**Task instructions:**
From the line with "pink arrow: (227, 152)" to the final line of the records, every line is to be duplicated exactly, both of those lines included.

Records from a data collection
|---|

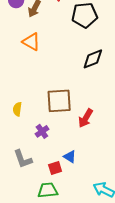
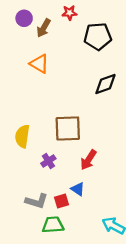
yellow semicircle: (17, 109) -> (22, 136), size x1.5
red arrow: (86, 118) -> (88, 160), moved
gray L-shape: (23, 159) -> (37, 201), moved, turned -55

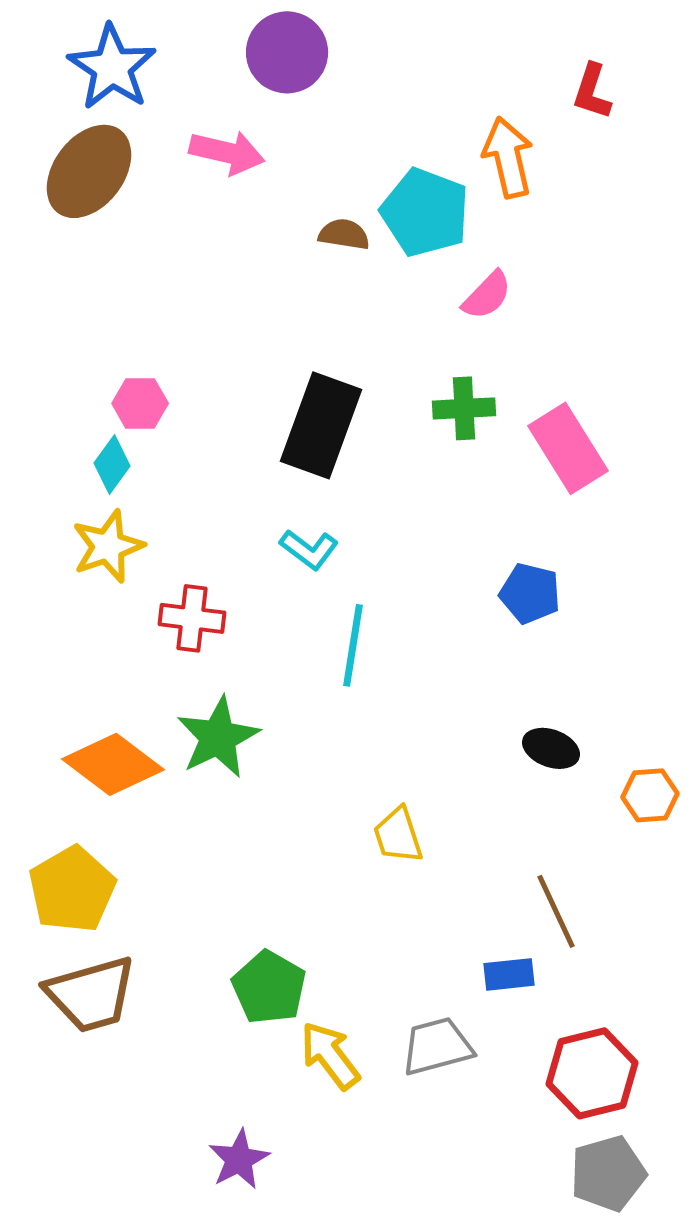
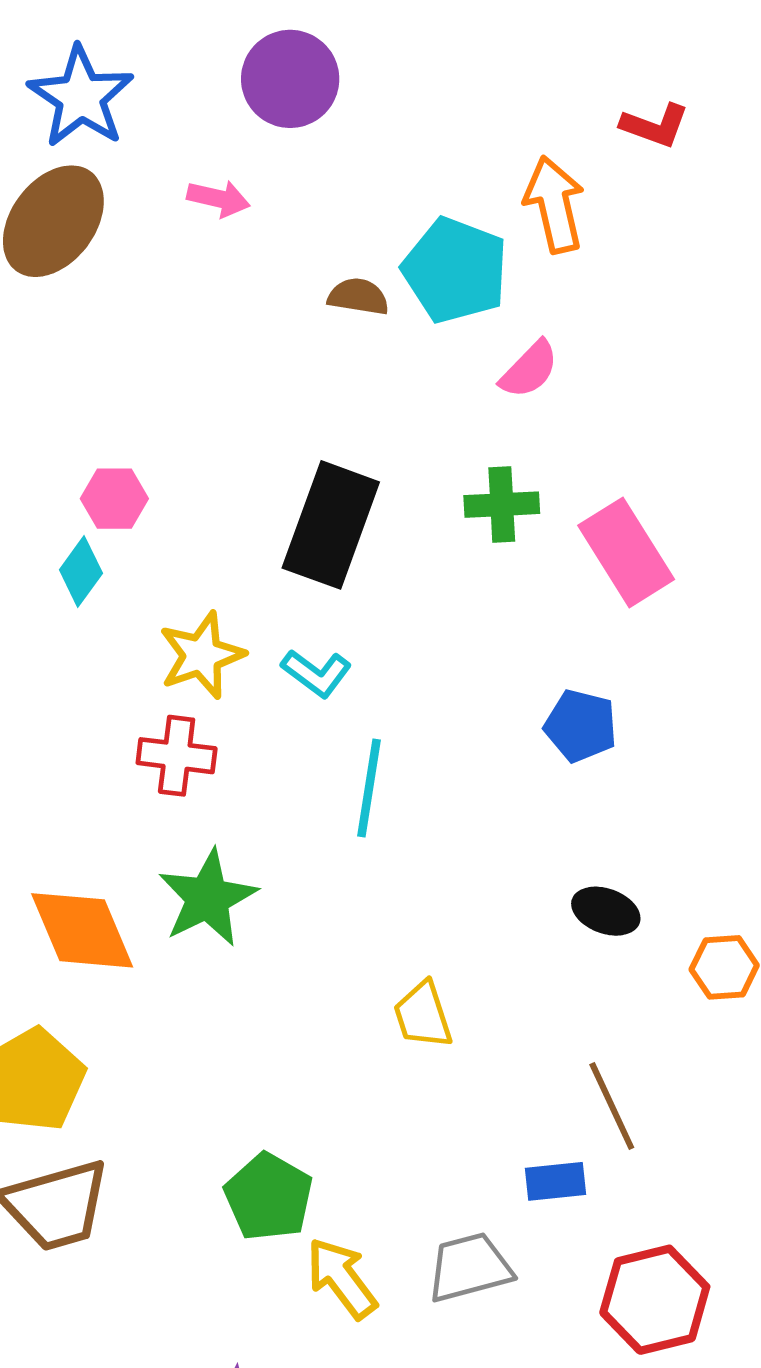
red L-shape: (592, 91) -> (655, 126), turned -88
pink arrow: (227, 152) -> (218, 198), size x0.7
yellow star: (108, 546) -> (202, 655), moved
orange diamond: (113, 764) -> (82, 930), turned 30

|---|

**Exercise answer:**
pink arrow: (227, 152) -> (218, 198), size x0.7
yellow star: (108, 546) -> (202, 655), moved
orange diamond: (113, 764) -> (82, 930), turned 30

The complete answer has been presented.